What is required: Taking the listing below, restate word for word each line from the line with "D6: diode US1M" to the line with "R3: 2.2k (SIG6, SIG16) -> 2.2k (SIG11, SIG16)", ends included, and stop there.

[[ Records provided, beginning ]]

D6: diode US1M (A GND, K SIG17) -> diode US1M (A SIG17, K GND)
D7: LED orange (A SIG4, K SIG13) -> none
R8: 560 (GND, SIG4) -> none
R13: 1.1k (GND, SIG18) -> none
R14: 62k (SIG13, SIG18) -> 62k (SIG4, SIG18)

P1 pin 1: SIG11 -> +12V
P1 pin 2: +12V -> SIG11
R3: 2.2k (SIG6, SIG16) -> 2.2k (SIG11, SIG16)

[[ Records provided, end ]]
[[ Records provided, beginning ]]

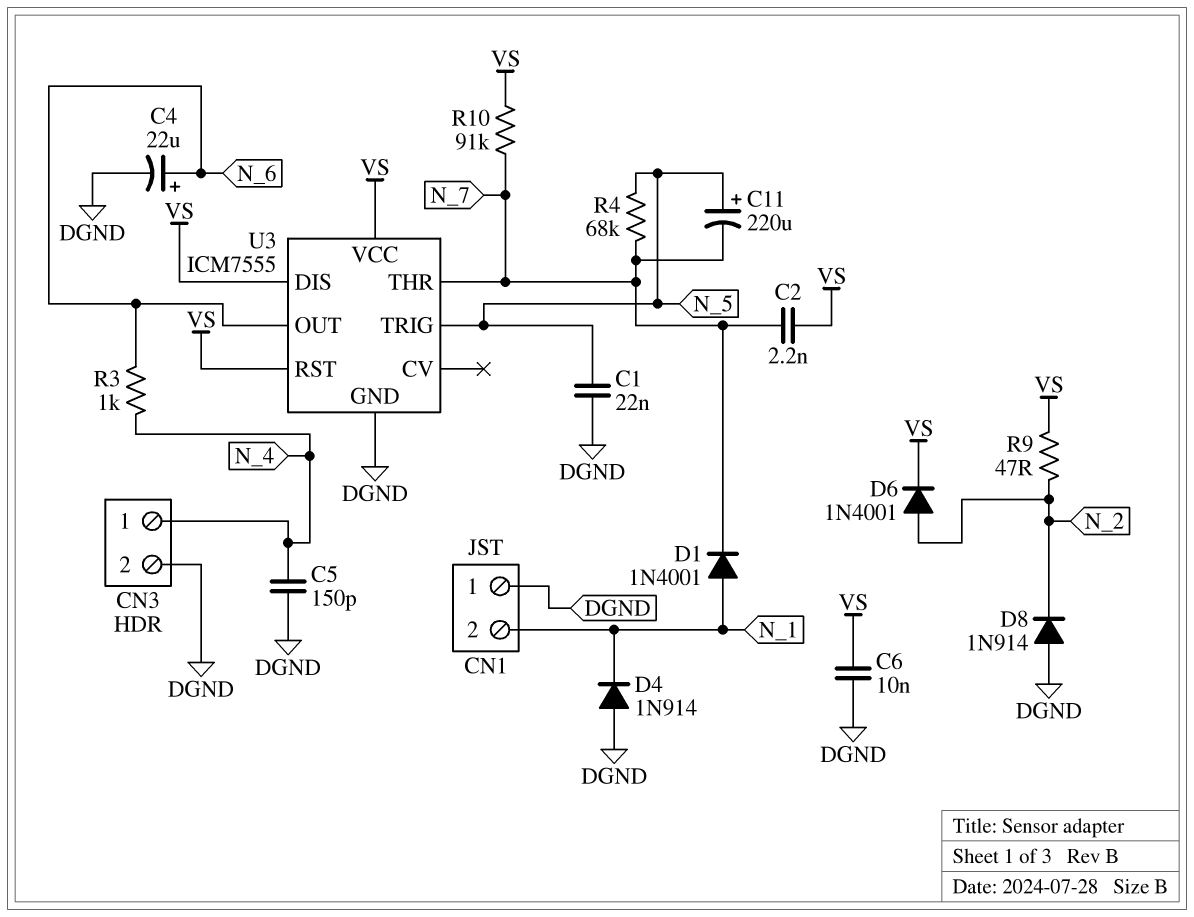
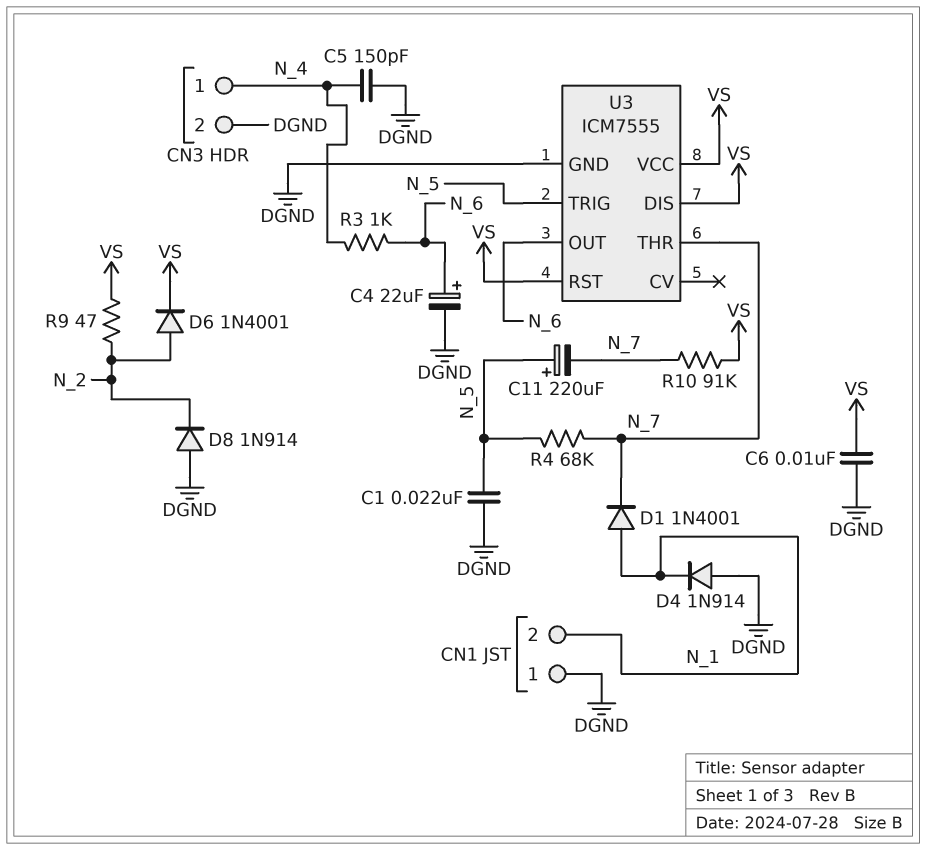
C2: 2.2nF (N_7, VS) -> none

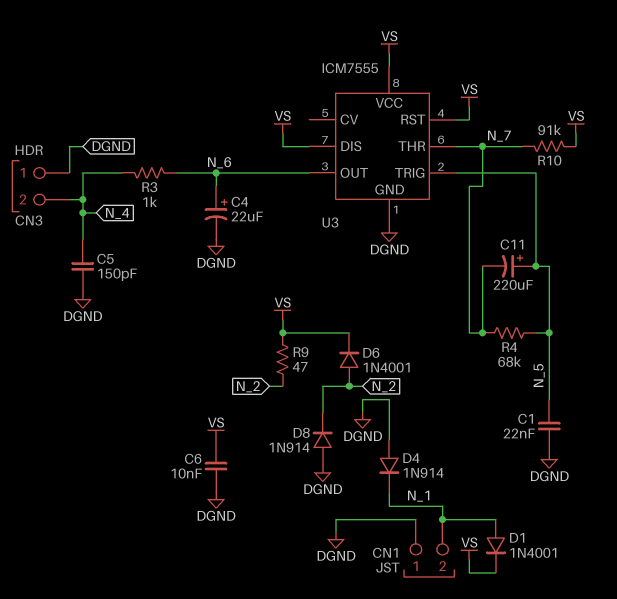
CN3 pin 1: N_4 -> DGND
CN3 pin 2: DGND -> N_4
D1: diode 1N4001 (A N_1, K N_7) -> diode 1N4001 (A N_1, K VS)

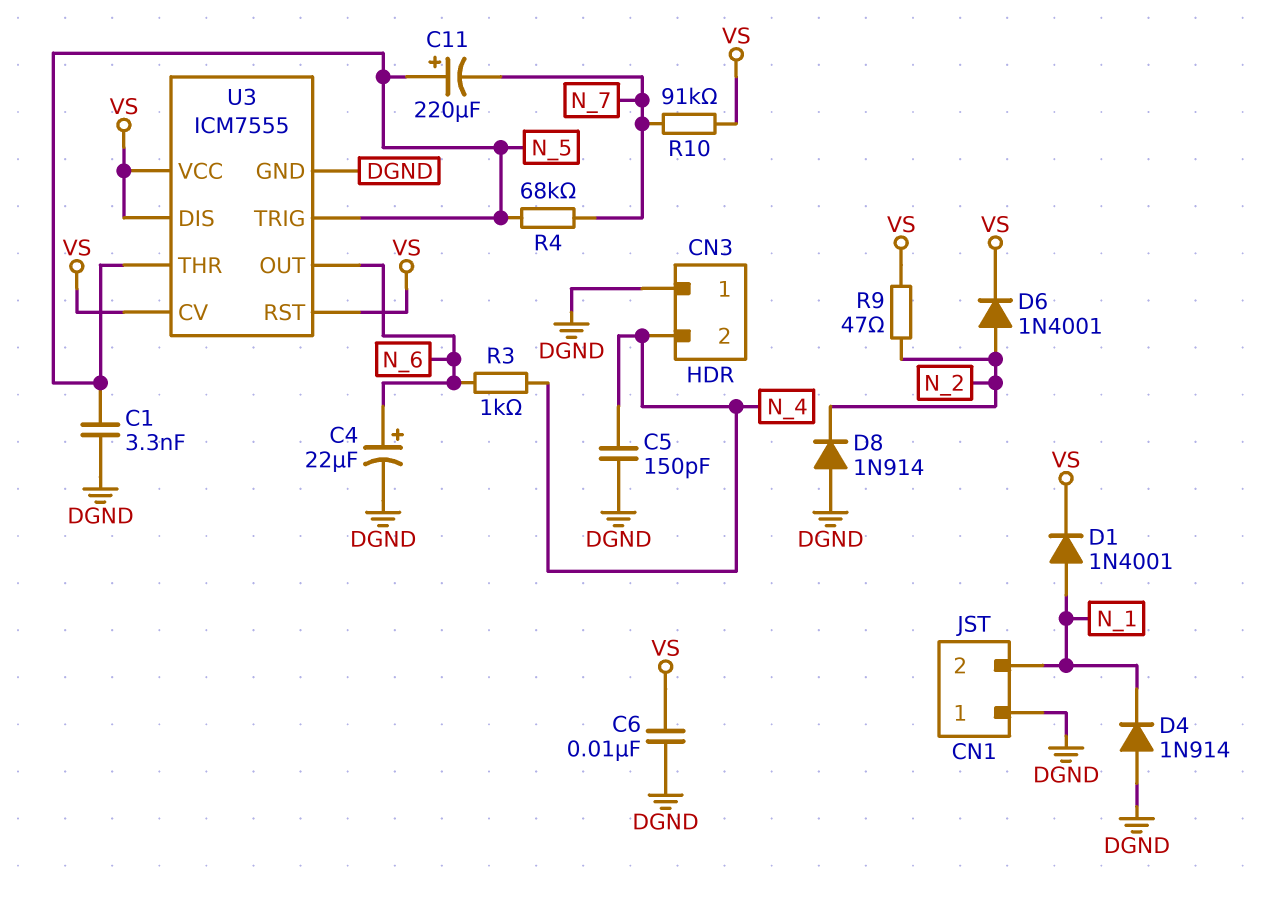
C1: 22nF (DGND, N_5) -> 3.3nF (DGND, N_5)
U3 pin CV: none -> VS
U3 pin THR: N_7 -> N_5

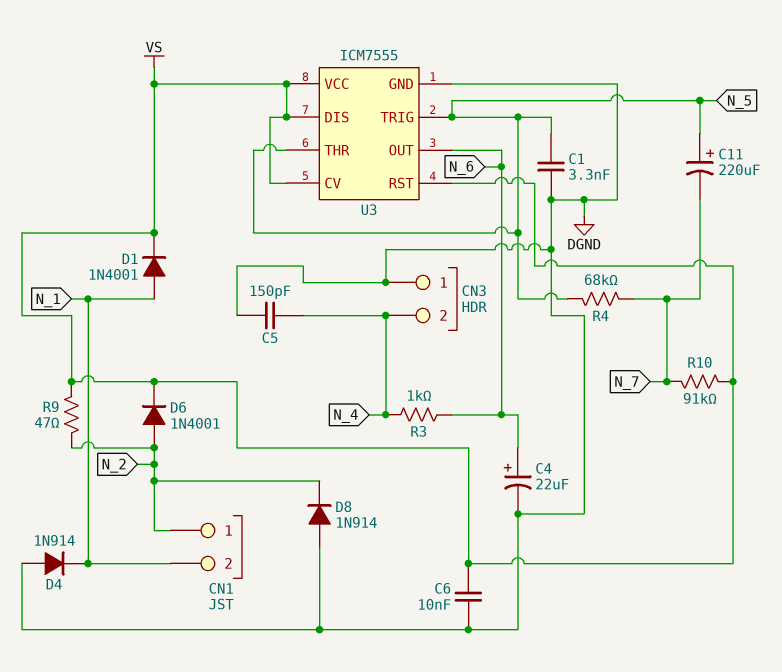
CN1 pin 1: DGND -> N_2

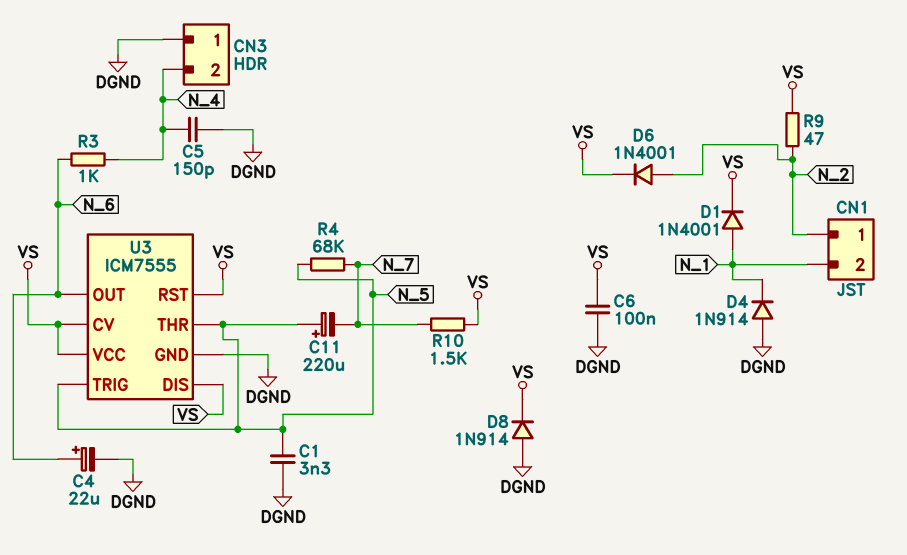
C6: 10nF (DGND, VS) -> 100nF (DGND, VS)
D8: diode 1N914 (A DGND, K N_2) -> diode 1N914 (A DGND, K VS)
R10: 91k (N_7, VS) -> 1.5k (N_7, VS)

[[ Records provided, end ]]

Response to this exercise:
D6: diode US1M (A GND, K SIG17) -> diode US1M (A SIG17, K GND)
D7: LED orange (A SIG4, K SIG13) -> none
R8: 560 (GND, SIG4) -> none
R13: 1.1k (GND, SIG18) -> none
R14: 62k (SIG13, SIG18) -> 62k (SIG4, SIG18)

P1 pin 1: SIG11 -> +12V
P1 pin 2: +12V -> SIG11
R3: 2.2k (SIG6, SIG16) -> 2.2k (SIG11, SIG16)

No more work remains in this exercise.